**Required action**
Print the data exactly as it is given, please.

((

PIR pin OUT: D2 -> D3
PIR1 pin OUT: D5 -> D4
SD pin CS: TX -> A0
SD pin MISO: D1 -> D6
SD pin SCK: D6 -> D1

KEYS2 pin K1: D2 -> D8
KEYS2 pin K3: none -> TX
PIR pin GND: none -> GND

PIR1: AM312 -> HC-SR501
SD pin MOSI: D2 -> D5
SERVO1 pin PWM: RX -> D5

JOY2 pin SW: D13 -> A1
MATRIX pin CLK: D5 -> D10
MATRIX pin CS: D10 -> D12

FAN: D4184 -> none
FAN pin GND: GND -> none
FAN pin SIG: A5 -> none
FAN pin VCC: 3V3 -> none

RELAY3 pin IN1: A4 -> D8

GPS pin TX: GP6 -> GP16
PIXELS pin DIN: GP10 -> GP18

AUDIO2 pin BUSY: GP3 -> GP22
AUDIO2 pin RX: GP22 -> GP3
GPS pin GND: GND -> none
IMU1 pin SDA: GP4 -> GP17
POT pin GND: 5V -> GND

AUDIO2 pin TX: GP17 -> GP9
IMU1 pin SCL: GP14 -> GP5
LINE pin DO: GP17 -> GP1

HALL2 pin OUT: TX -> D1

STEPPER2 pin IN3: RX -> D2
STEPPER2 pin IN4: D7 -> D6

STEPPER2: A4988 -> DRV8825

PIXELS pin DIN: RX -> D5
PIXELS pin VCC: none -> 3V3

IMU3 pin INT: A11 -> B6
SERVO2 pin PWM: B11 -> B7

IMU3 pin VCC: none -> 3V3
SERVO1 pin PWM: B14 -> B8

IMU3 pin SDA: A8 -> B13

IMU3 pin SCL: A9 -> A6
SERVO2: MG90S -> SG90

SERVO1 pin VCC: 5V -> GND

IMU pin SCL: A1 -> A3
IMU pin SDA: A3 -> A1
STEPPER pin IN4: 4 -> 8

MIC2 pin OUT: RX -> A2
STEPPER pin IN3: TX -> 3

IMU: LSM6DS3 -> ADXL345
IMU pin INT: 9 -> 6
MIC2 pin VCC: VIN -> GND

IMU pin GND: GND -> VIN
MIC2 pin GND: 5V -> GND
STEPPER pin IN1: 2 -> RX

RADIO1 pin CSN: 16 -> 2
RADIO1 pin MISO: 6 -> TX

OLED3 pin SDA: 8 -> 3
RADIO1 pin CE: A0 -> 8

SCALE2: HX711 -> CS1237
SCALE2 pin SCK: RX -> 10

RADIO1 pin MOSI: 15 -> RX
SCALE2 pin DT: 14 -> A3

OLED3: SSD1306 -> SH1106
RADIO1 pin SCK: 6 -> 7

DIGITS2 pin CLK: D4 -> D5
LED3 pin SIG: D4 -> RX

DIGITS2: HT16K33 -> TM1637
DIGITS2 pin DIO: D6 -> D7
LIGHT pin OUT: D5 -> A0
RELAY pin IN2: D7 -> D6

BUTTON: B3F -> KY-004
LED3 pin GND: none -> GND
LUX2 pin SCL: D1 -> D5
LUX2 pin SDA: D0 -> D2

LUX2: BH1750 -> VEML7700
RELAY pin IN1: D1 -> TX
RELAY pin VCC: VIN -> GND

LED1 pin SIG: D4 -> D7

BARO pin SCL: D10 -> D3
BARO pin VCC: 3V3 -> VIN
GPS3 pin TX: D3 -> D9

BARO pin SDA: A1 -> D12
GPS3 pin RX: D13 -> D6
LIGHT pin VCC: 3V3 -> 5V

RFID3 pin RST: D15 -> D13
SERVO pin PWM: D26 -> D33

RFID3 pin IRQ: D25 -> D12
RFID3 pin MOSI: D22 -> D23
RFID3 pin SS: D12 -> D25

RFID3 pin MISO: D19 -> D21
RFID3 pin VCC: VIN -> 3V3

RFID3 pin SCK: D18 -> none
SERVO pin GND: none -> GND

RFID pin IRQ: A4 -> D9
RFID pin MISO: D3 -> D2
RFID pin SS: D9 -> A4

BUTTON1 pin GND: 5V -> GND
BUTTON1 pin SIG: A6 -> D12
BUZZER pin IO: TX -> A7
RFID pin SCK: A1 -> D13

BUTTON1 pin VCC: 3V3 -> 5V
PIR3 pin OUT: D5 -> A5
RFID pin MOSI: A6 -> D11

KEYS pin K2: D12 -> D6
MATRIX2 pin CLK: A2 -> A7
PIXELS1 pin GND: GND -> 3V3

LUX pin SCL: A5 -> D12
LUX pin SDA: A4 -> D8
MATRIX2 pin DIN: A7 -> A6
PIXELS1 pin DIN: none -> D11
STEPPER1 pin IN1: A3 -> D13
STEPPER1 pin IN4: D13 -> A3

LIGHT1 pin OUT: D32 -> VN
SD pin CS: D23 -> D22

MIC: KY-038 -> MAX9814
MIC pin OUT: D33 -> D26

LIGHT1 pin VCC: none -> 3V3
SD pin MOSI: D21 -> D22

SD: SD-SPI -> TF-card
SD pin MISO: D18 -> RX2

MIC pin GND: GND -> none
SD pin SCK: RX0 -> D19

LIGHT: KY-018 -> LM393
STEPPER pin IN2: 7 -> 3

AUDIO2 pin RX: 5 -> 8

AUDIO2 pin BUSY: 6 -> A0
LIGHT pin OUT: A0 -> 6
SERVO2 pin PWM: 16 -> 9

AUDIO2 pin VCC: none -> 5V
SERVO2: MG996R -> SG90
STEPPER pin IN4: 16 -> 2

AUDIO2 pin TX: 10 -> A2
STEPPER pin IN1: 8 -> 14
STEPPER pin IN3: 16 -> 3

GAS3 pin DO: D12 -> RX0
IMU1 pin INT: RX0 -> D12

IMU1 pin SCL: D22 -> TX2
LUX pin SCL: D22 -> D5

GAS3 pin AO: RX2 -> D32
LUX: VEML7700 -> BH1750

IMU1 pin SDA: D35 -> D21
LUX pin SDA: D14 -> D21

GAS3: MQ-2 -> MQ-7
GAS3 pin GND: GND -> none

))

**Answer to the exercise**
PIR pin OUT: D2 -> D3
PIR1 pin OUT: D5 -> D4
SD pin CS: TX -> A0
SD pin MISO: D1 -> D6
SD pin SCK: D6 -> D1

KEYS2 pin K1: D2 -> D8
KEYS2 pin K3: none -> TX
PIR pin GND: none -> GND

PIR1: AM312 -> HC-SR501
SD pin MOSI: D2 -> D5
SERVO1 pin PWM: RX -> D5

JOY2 pin SW: D13 -> A1
MATRIX pin CLK: D5 -> D10
MATRIX pin CS: D10 -> D12

FAN: D4184 -> none
FAN pin GND: GND -> none
FAN pin SIG: A5 -> none
FAN pin VCC: 3V3 -> none

RELAY3 pin IN1: A4 -> D8

GPS pin TX: GP6 -> GP16
PIXELS pin DIN: GP10 -> GP18

AUDIO2 pin BUSY: GP3 -> GP22
AUDIO2 pin RX: GP22 -> GP3
GPS pin GND: GND -> none
IMU1 pin SDA: GP4 -> GP17
POT pin GND: 5V -> GND

AUDIO2 pin TX: GP17 -> GP9
IMU1 pin SCL: GP14 -> GP5
LINE pin DO: GP17 -> GP1

HALL2 pin OUT: TX -> D1

STEPPER2 pin IN3: RX -> D2
STEPPER2 pin IN4: D7 -> D6

STEPPER2: A4988 -> DRV8825

PIXELS pin DIN: RX -> D5
PIXELS pin VCC: none -> 3V3

IMU3 pin INT: A11 -> B6
SERVO2 pin PWM: B11 -> B7

IMU3 pin VCC: none -> 3V3
SERVO1 pin PWM: B14 -> B8

IMU3 pin SDA: A8 -> B13

IMU3 pin SCL: A9 -> A6
SERVO2: MG90S -> SG90

SERVO1 pin VCC: 5V -> GND

IMU pin SCL: A1 -> A3
IMU pin SDA: A3 -> A1
STEPPER pin IN4: 4 -> 8

MIC2 pin OUT: RX -> A2
STEPPER pin IN3: TX -> 3

IMU: LSM6DS3 -> ADXL345
IMU pin INT: 9 -> 6
MIC2 pin VCC: VIN -> GND

IMU pin GND: GND -> VIN
MIC2 pin GND: 5V -> GND
STEPPER pin IN1: 2 -> RX

RADIO1 pin CSN: 16 -> 2
RADIO1 pin MISO: 6 -> TX

OLED3 pin SDA: 8 -> 3
RADIO1 pin CE: A0 -> 8

SCALE2: HX711 -> CS1237
SCALE2 pin SCK: RX -> 10

RADIO1 pin MOSI: 15 -> RX
SCALE2 pin DT: 14 -> A3

OLED3: SSD1306 -> SH1106
RADIO1 pin SCK: 6 -> 7

DIGITS2 pin CLK: D4 -> D5
LED3 pin SIG: D4 -> RX

DIGITS2: HT16K33 -> TM1637
DIGITS2 pin DIO: D6 -> D7
LIGHT pin OUT: D5 -> A0
RELAY pin IN2: D7 -> D6

BUTTON: B3F -> KY-004
LED3 pin GND: none -> GND
LUX2 pin SCL: D1 -> D5
LUX2 pin SDA: D0 -> D2

LUX2: BH1750 -> VEML7700
RELAY pin IN1: D1 -> TX
RELAY pin VCC: VIN -> GND

LED1 pin SIG: D4 -> D7

BARO pin SCL: D10 -> D3
BARO pin VCC: 3V3 -> VIN
GPS3 pin TX: D3 -> D9

BARO pin SDA: A1 -> D12
GPS3 pin RX: D13 -> D6
LIGHT pin VCC: 3V3 -> 5V

RFID3 pin RST: D15 -> D13
SERVO pin PWM: D26 -> D33

RFID3 pin IRQ: D25 -> D12
RFID3 pin MOSI: D22 -> D23
RFID3 pin SS: D12 -> D25

RFID3 pin MISO: D19 -> D21
RFID3 pin VCC: VIN -> 3V3

RFID3 pin SCK: D18 -> none
SERVO pin GND: none -> GND

RFID pin IRQ: A4 -> D9
RFID pin MISO: D3 -> D2
RFID pin SS: D9 -> A4

BUTTON1 pin GND: 5V -> GND
BUTTON1 pin SIG: A6 -> D12
BUZZER pin IO: TX -> A7
RFID pin SCK: A1 -> D13

BUTTON1 pin VCC: 3V3 -> 5V
PIR3 pin OUT: D5 -> A5
RFID pin MOSI: A6 -> D11

KEYS pin K2: D12 -> D6
MATRIX2 pin CLK: A2 -> A7
PIXELS1 pin GND: GND -> 3V3

LUX pin SCL: A5 -> D12
LUX pin SDA: A4 -> D8
MATRIX2 pin DIN: A7 -> A6
PIXELS1 pin DIN: none -> D11
STEPPER1 pin IN1: A3 -> D13
STEPPER1 pin IN4: D13 -> A3

LIGHT1 pin OUT: D32 -> VN
SD pin CS: D23 -> D22

MIC: KY-038 -> MAX9814
MIC pin OUT: D33 -> D26

LIGHT1 pin VCC: none -> 3V3
SD pin MOSI: D21 -> D22

SD: SD-SPI -> TF-card
SD pin MISO: D18 -> RX2

MIC pin GND: GND -> none
SD pin SCK: RX0 -> D19

LIGHT: KY-018 -> LM393
STEPPER pin IN2: 7 -> 3

AUDIO2 pin RX: 5 -> 8

AUDIO2 pin BUSY: 6 -> A0
LIGHT pin OUT: A0 -> 6
SERVO2 pin PWM: 16 -> 9

AUDIO2 pin VCC: none -> 5V
SERVO2: MG996R -> SG90
STEPPER pin IN4: 16 -> 2

AUDIO2 pin TX: 10 -> A2
STEPPER pin IN1: 8 -> 14
STEPPER pin IN3: 16 -> 3

GAS3 pin DO: D12 -> RX0
IMU1 pin INT: RX0 -> D12

IMU1 pin SCL: D22 -> TX2
LUX pin SCL: D22 -> D5

GAS3 pin AO: RX2 -> D32
LUX: VEML7700 -> BH1750

IMU1 pin SDA: D35 -> D21
LUX pin SDA: D14 -> D21

GAS3: MQ-2 -> MQ-7
GAS3 pin GND: GND -> none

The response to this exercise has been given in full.